§ **WHAT TO PRODUCE**:
Please reproduce everything from the start of the listing down to the line that contains "coordinates (137, 185).", including both ends, with nothing changed.

§ **Items from a dataset**:

-*-

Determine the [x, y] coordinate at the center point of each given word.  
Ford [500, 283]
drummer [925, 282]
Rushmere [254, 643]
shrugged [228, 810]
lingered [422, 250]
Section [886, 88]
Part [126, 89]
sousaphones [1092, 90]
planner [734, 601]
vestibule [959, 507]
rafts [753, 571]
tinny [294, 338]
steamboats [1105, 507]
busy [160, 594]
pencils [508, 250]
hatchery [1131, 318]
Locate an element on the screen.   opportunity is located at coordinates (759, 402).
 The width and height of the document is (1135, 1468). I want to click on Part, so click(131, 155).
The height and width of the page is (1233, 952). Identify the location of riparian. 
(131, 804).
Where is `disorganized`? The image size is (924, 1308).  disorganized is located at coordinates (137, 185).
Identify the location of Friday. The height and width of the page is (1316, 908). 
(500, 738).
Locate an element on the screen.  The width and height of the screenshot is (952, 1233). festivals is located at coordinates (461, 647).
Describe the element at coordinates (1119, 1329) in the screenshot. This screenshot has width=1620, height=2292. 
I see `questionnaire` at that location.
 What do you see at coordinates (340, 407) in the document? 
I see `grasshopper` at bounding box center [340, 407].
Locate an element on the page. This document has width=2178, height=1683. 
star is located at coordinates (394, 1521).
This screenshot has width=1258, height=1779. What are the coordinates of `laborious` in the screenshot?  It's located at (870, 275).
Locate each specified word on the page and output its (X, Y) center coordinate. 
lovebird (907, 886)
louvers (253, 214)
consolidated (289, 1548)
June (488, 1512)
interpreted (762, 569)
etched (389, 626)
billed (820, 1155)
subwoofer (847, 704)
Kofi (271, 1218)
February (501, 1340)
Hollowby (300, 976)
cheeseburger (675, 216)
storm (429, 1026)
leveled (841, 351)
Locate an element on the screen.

-*-

§ **RESPONSE FOR THIS EXERCISE**:
Determine the [x, y] coordinate at the center point of each given word.  
Ford [500, 283]
drummer [925, 282]
Rushmere [254, 643]
shrugged [228, 810]
lingered [422, 250]
Section [886, 88]
Part [126, 89]
sousaphones [1092, 90]
planner [734, 601]
vestibule [959, 507]
rafts [753, 571]
tinny [294, 338]
steamboats [1105, 507]
busy [160, 594]
pencils [508, 250]
hatchery [1131, 318]
Locate an element on the screen.   opportunity is located at coordinates (759, 402).
 The width and height of the document is (1135, 1468). I want to click on Part, so click(131, 155).
The height and width of the page is (1233, 952). Identify the location of riparian. 
(131, 804).
Where is `disorganized`? The image size is (924, 1308).  disorganized is located at coordinates (137, 185).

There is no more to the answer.